▶ **Exercise aim**: Look for the word "none" in the records, and copy each line where it appears.

▶ **Dataset records**:
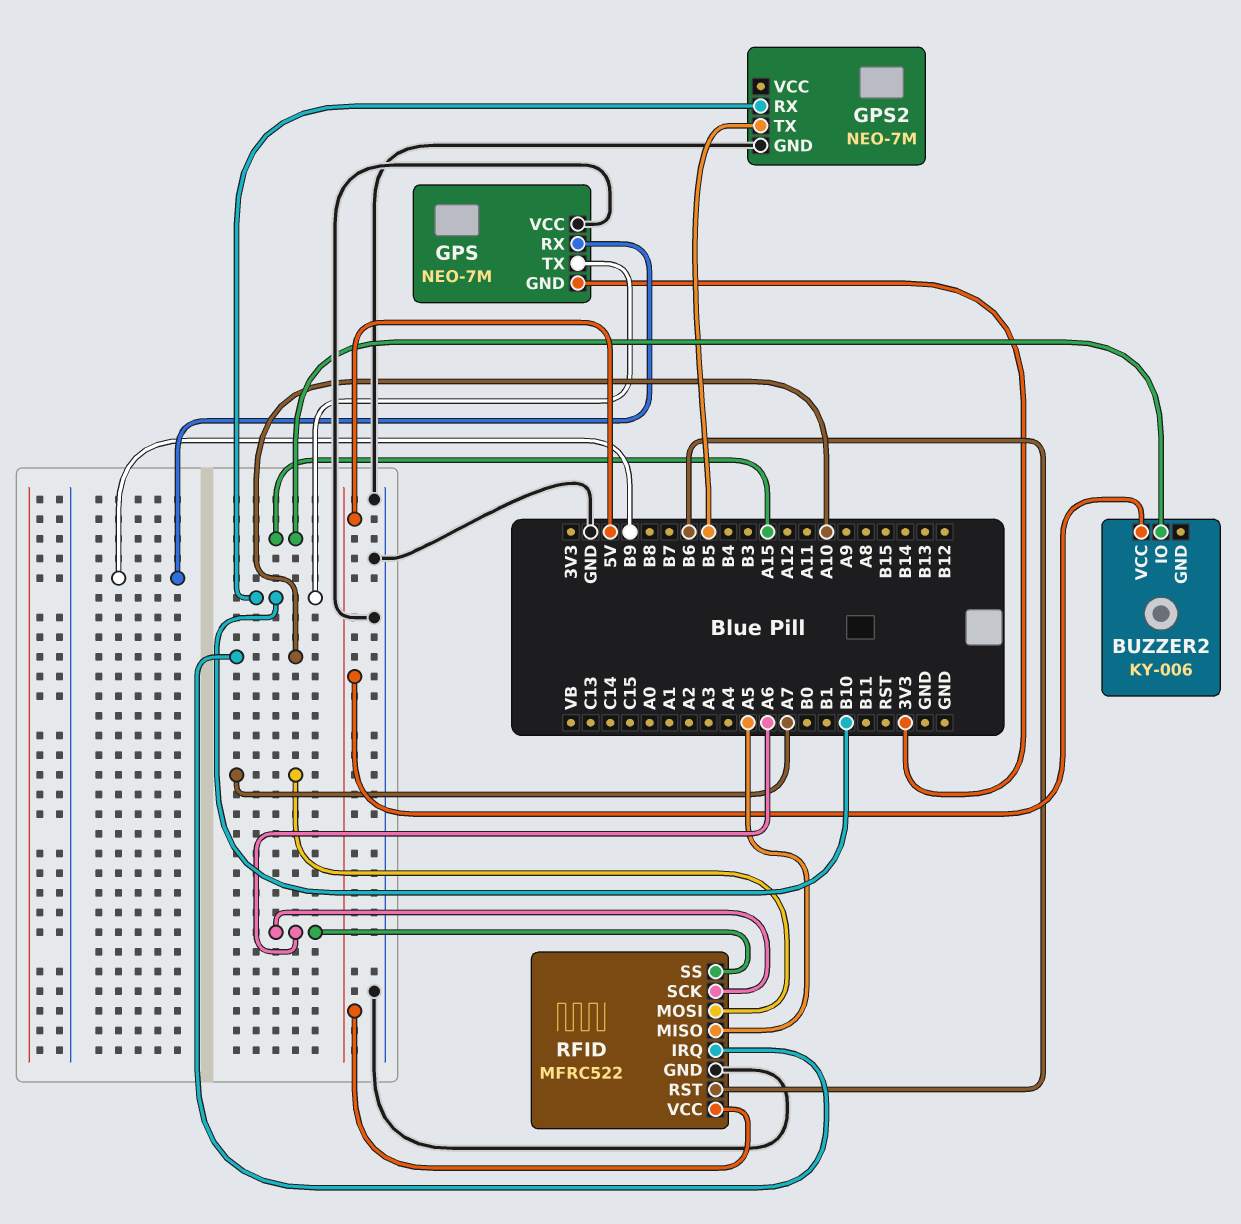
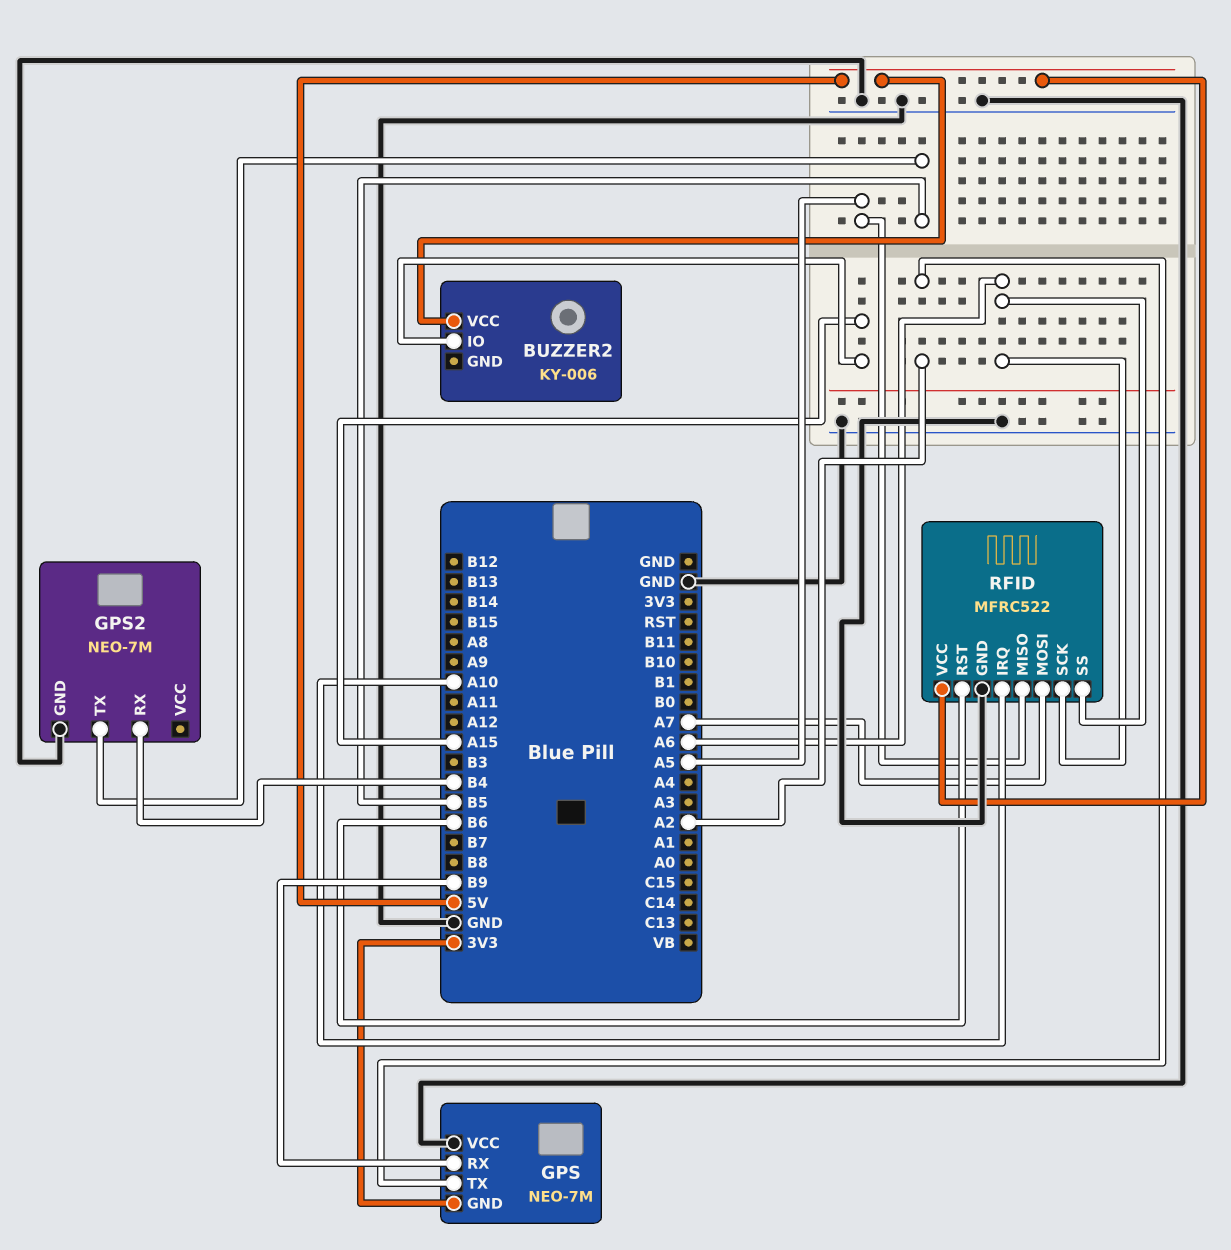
GPS pin TX: B10 -> A2
GPS2 pin RX: B10 -> B4

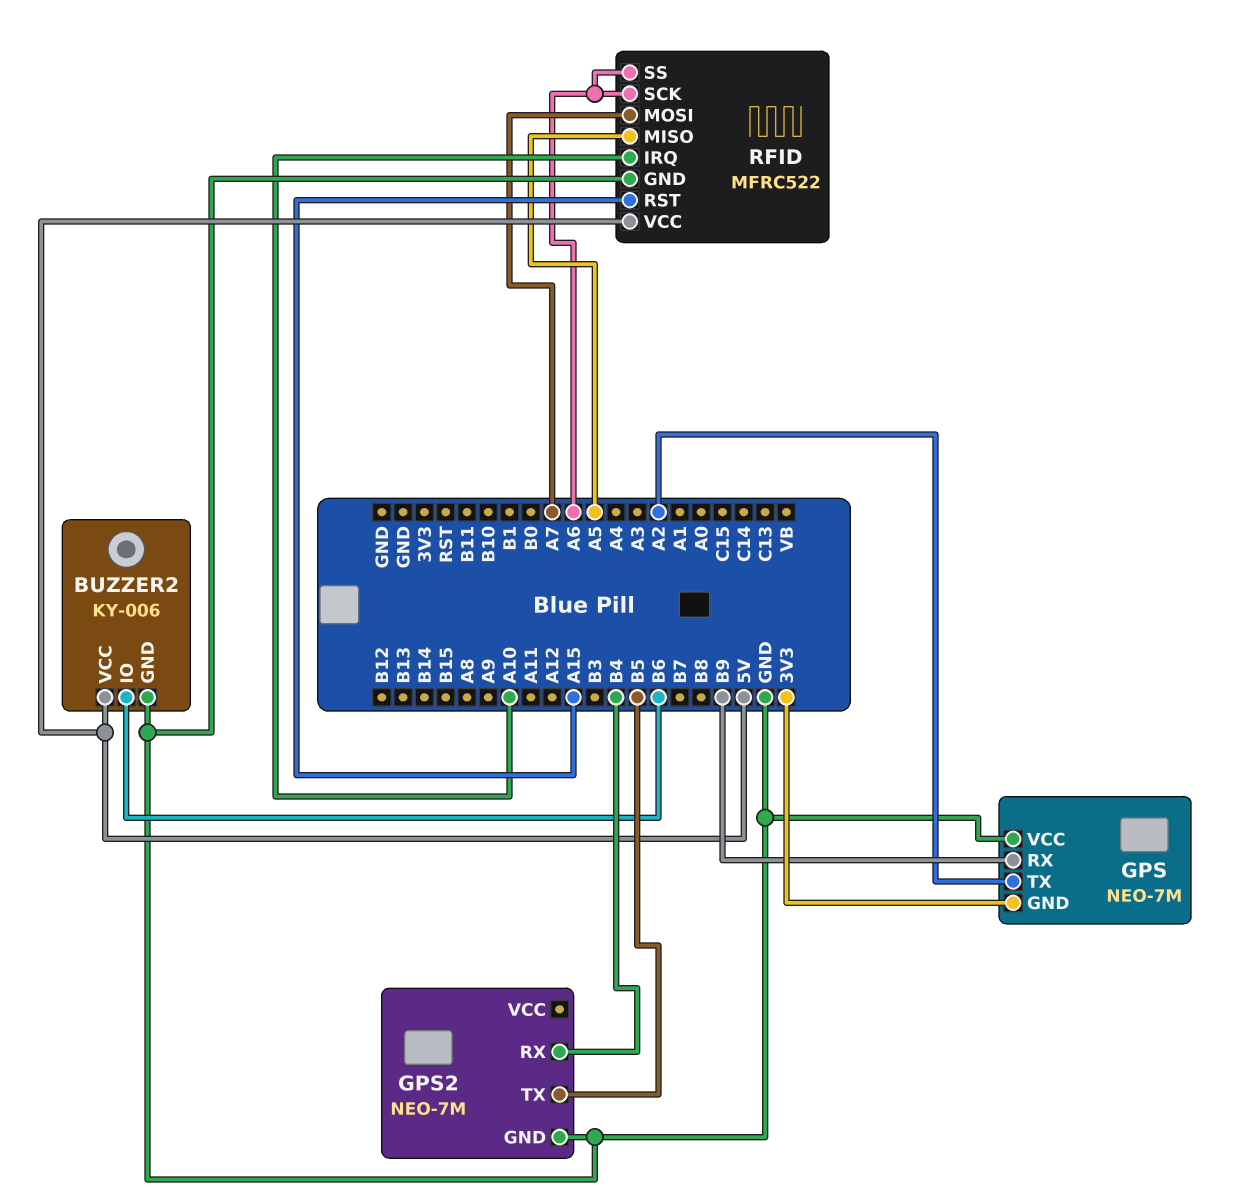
BUZZER2 pin GND: none -> GND
BUZZER2 pin IO: A15 -> B6
RFID pin RST: B6 -> A15

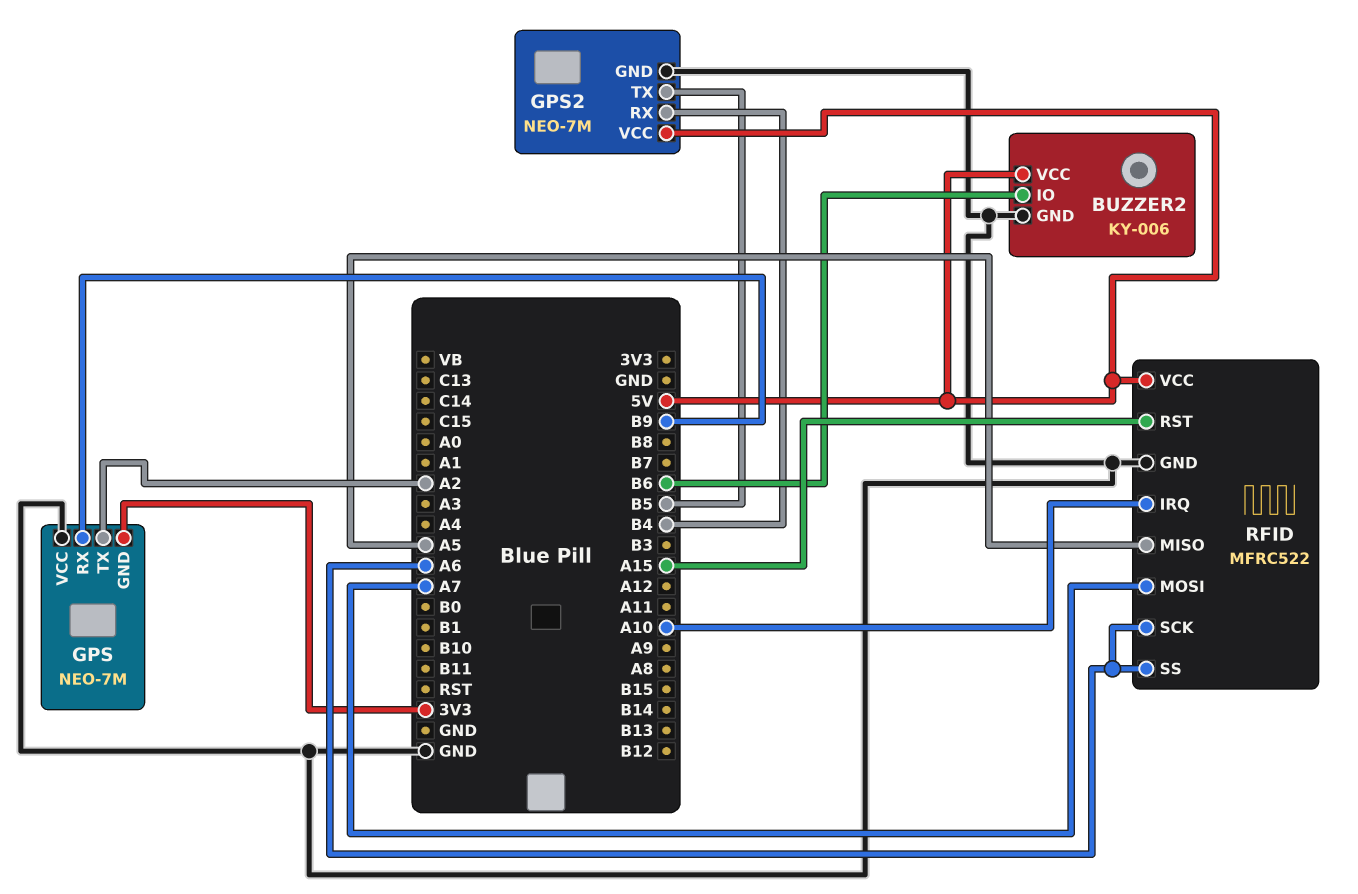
GPS2 pin VCC: none -> 5V

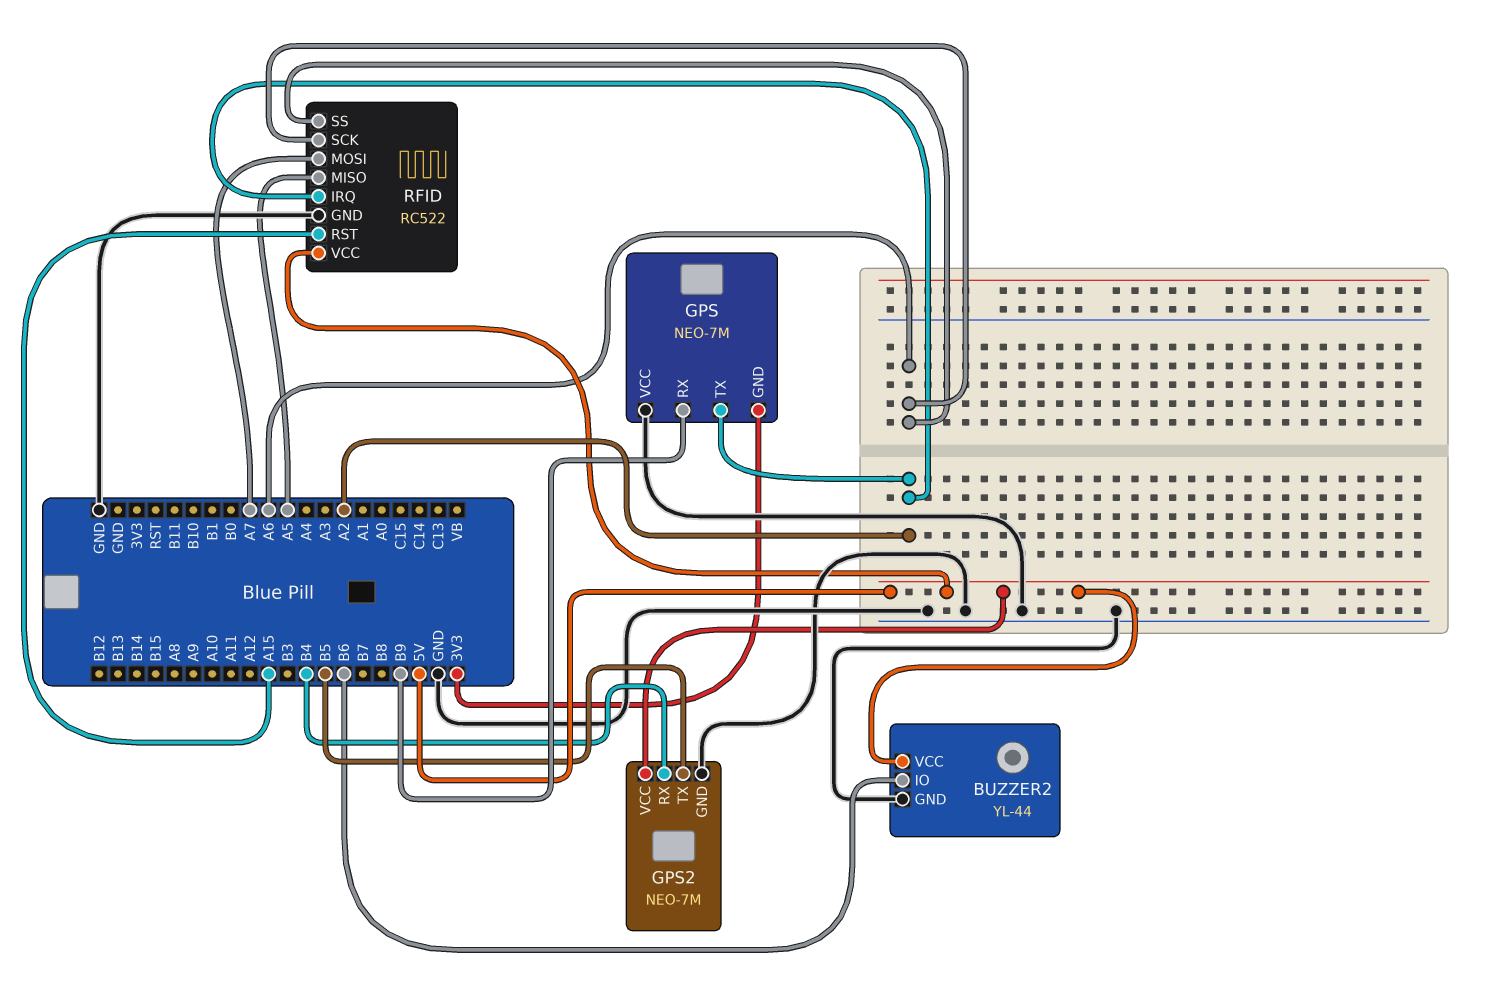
BUZZER2: KY-006 -> YL-44
RFID: MFRC522 -> RC522
RFID pin IRQ: A10 -> A2

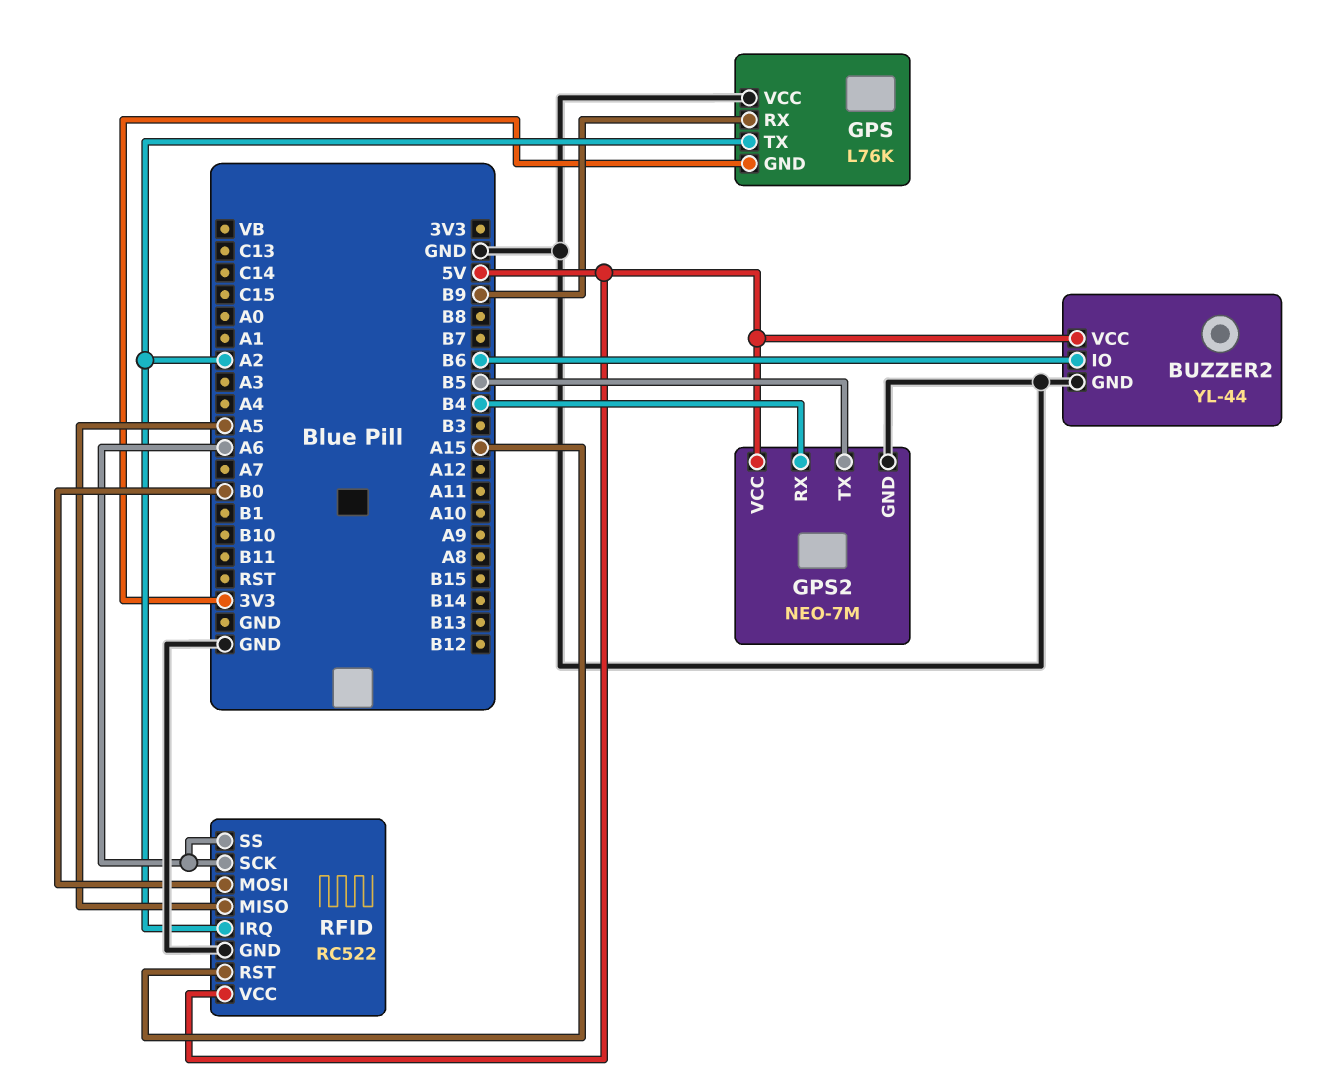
GPS: NEO-7M -> L76K
RFID pin MOSI: A7 -> B0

▶ **Solution below**:
BUZZER2 pin GND: none -> GND
GPS2 pin VCC: none -> 5V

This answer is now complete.